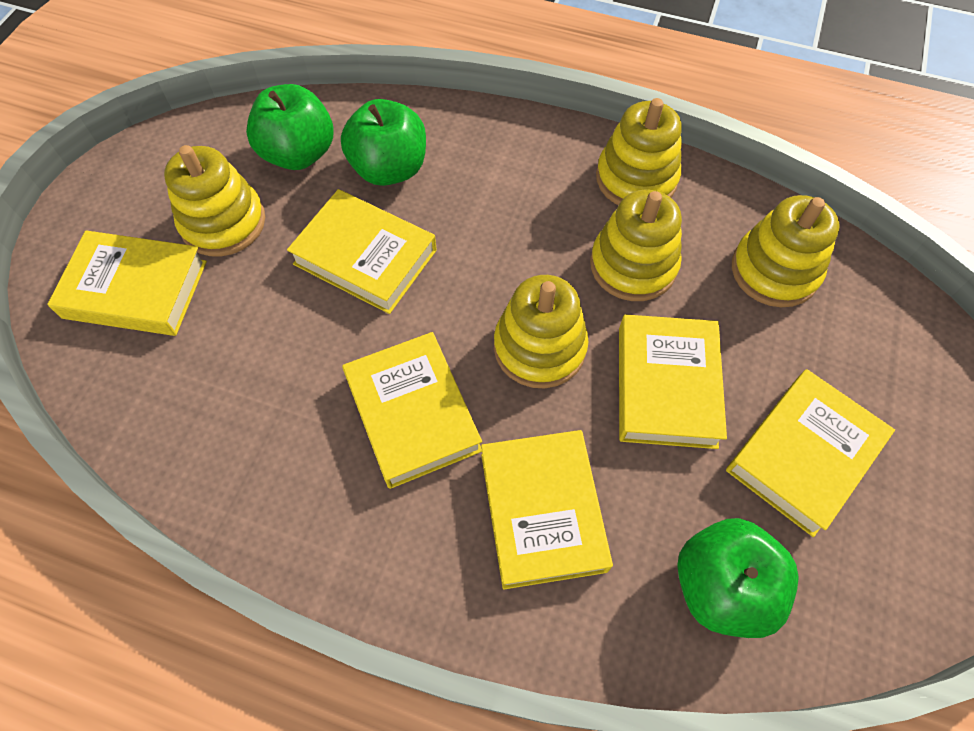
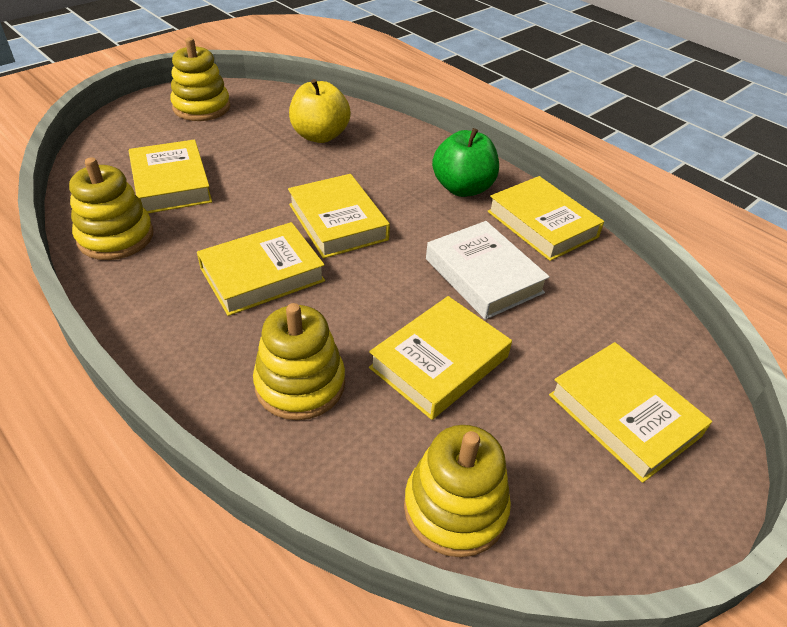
green apple: 3 -> 1
white book: 0 -> 1
yellow apple: 0 -> 1
yellow stacking toy: 5 -> 4

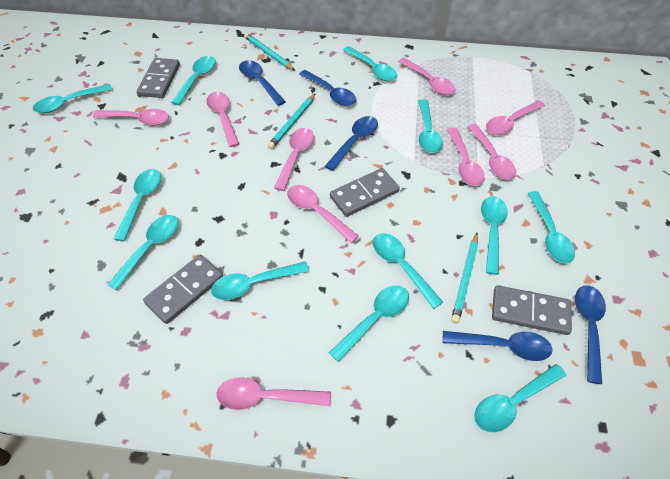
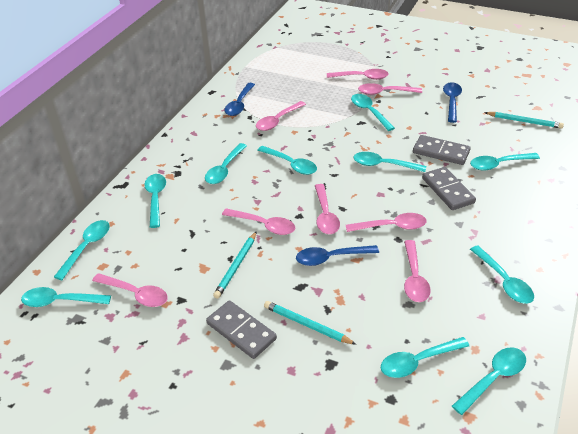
blue spoon: 5 -> 3
grey domino: 4 -> 3
pink spoon: 9 -> 8
turquoise spoon: 12 -> 11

------------------------------------------------------------------------

* [Exercise goal] Across all the entries, how many lines hold the string "spoon"? Only the number is needed.

* [Task result] 3